# What the task asks
From the records below, please repeat exactly the line that has "D3: none -> diode (A SIG9, K U1/PD3)", the line that has "X1: 16MHz (U1/XTAL1, U1/XTAL2)", and every line between them, and nothing else.

*** Exercise data ***

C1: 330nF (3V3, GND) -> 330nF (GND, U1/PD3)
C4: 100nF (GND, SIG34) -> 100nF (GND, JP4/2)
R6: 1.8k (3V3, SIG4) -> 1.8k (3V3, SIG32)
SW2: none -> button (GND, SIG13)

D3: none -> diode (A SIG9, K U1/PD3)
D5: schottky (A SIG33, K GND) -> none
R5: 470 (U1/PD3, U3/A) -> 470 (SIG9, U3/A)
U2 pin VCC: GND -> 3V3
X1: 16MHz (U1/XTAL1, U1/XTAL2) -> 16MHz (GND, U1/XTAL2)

*** End of Exercise data ***
*** Exercise data ***

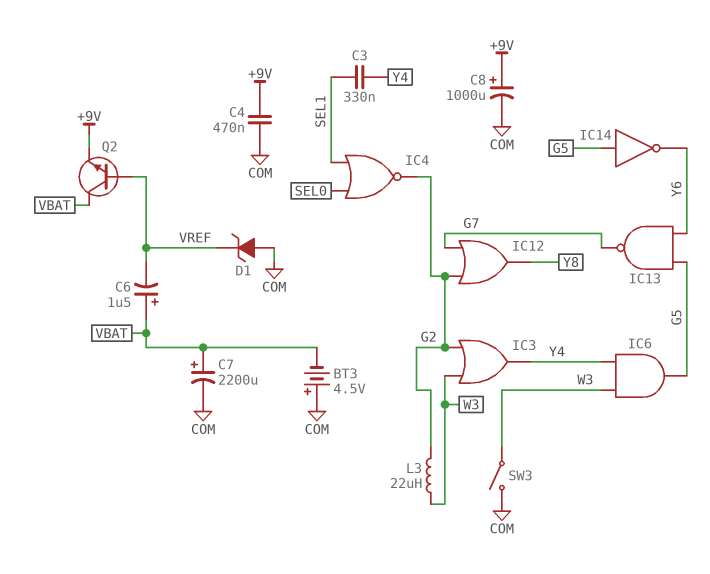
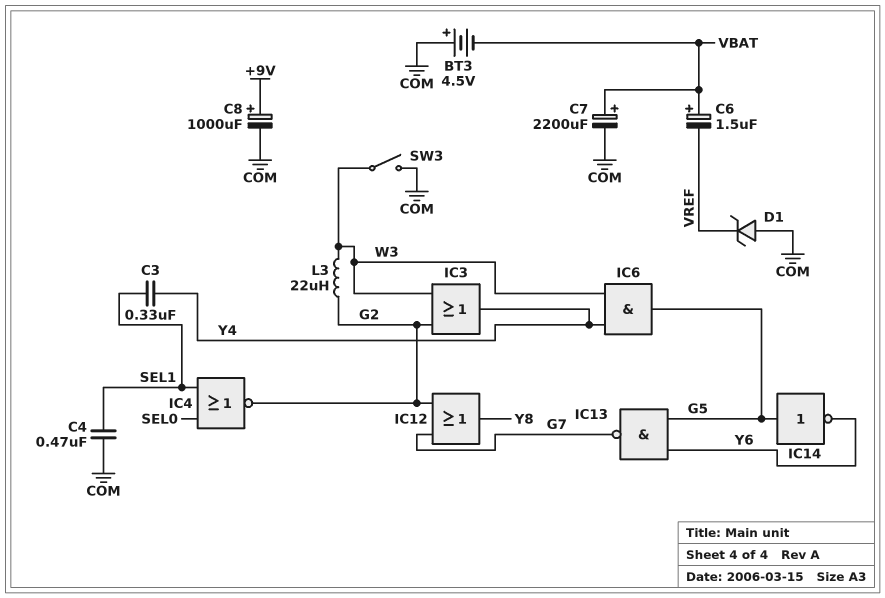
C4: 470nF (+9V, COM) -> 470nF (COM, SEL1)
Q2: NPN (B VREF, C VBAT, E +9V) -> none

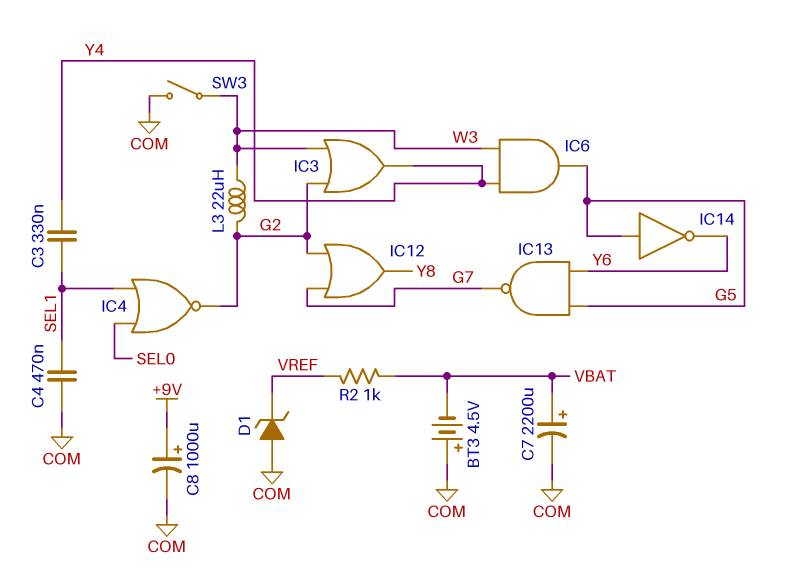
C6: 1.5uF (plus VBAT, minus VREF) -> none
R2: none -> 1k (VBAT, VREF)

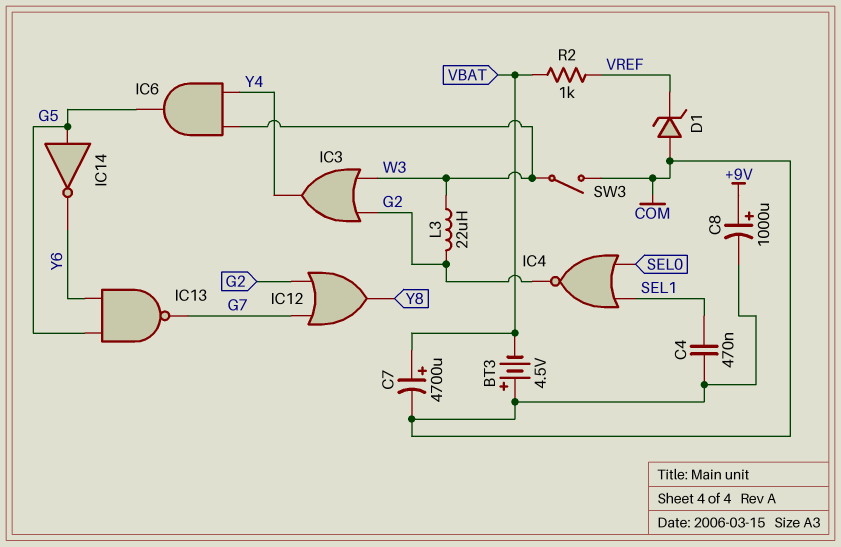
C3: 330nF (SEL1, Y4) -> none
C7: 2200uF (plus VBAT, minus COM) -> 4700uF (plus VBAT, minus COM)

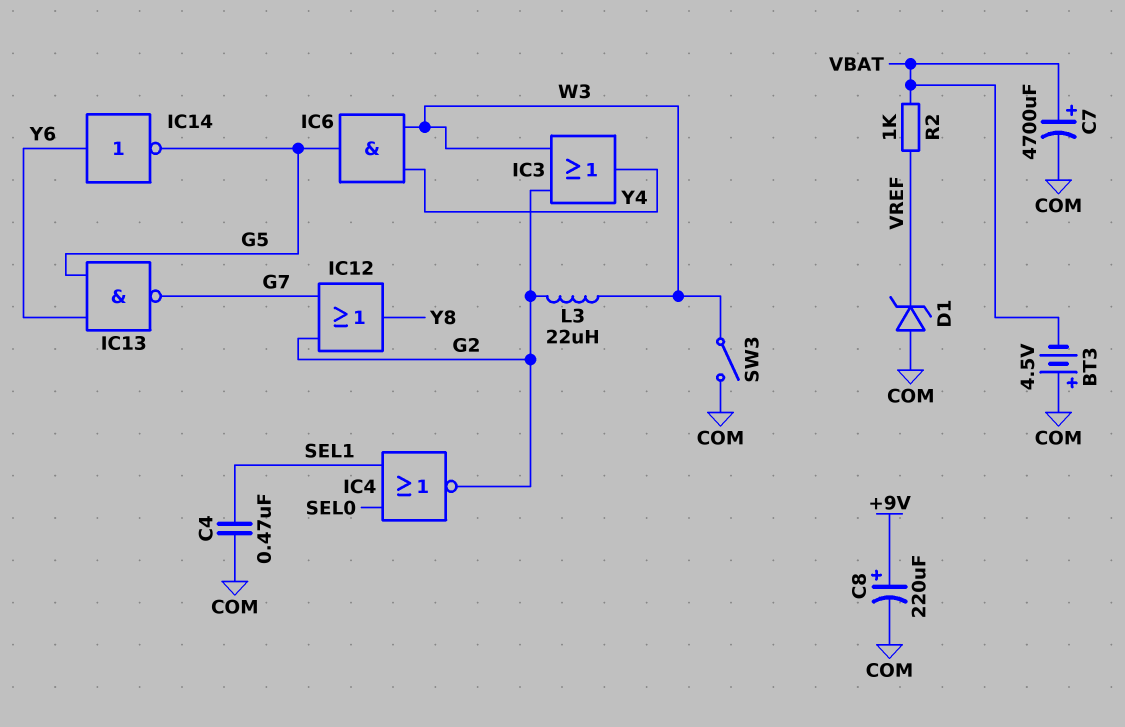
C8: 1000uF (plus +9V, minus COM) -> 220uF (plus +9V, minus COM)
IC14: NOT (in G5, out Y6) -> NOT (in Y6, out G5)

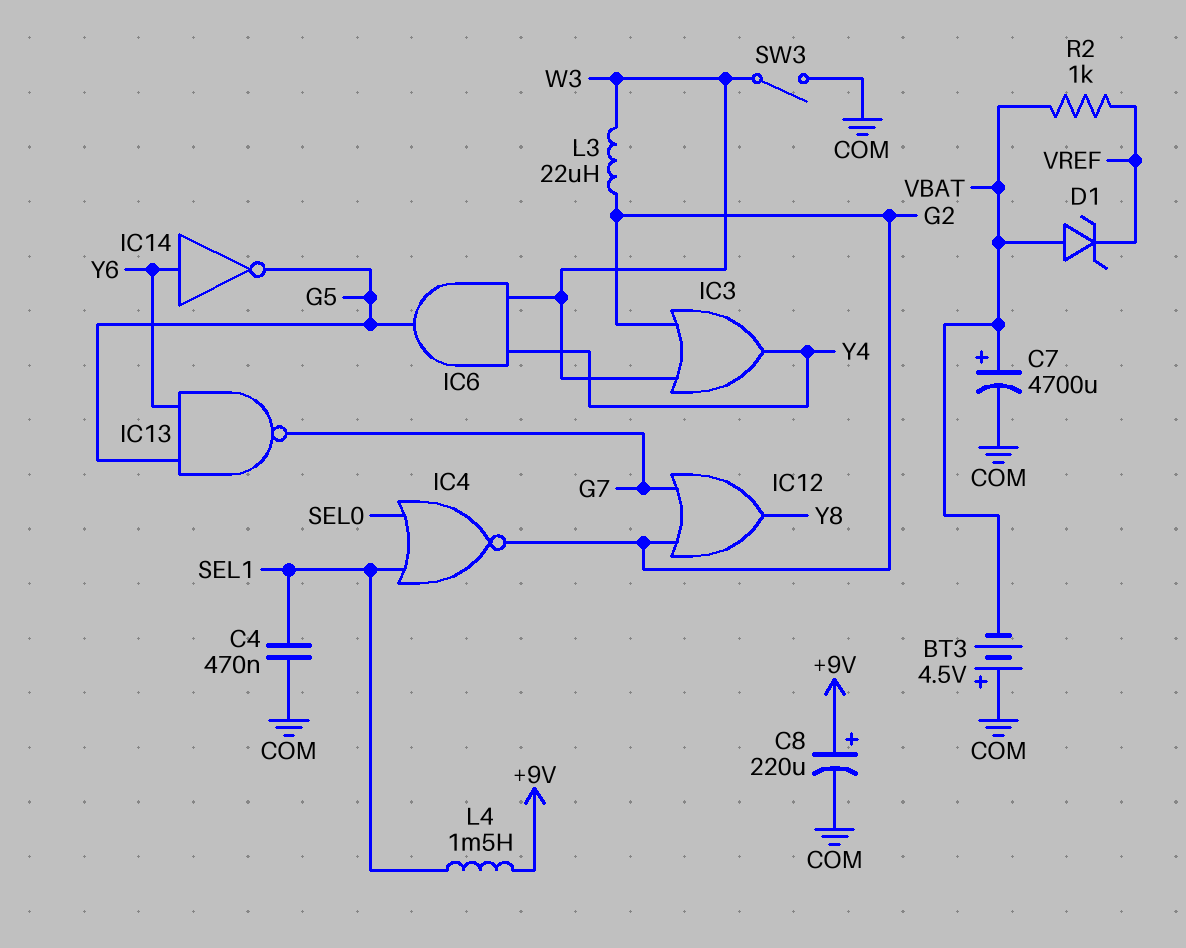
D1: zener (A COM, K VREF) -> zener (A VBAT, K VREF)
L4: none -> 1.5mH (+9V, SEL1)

*** End of Exercise data ***

# Answer for the task
D3: none -> diode (A SIG9, K U1/PD3)
D5: schottky (A SIG33, K GND) -> none
R5: 470 (U1/PD3, U3/A) -> 470 (SIG9, U3/A)
U2 pin VCC: GND -> 3V3
X1: 16MHz (U1/XTAL1, U1/XTAL2) -> 16MHz (GND, U1/XTAL2)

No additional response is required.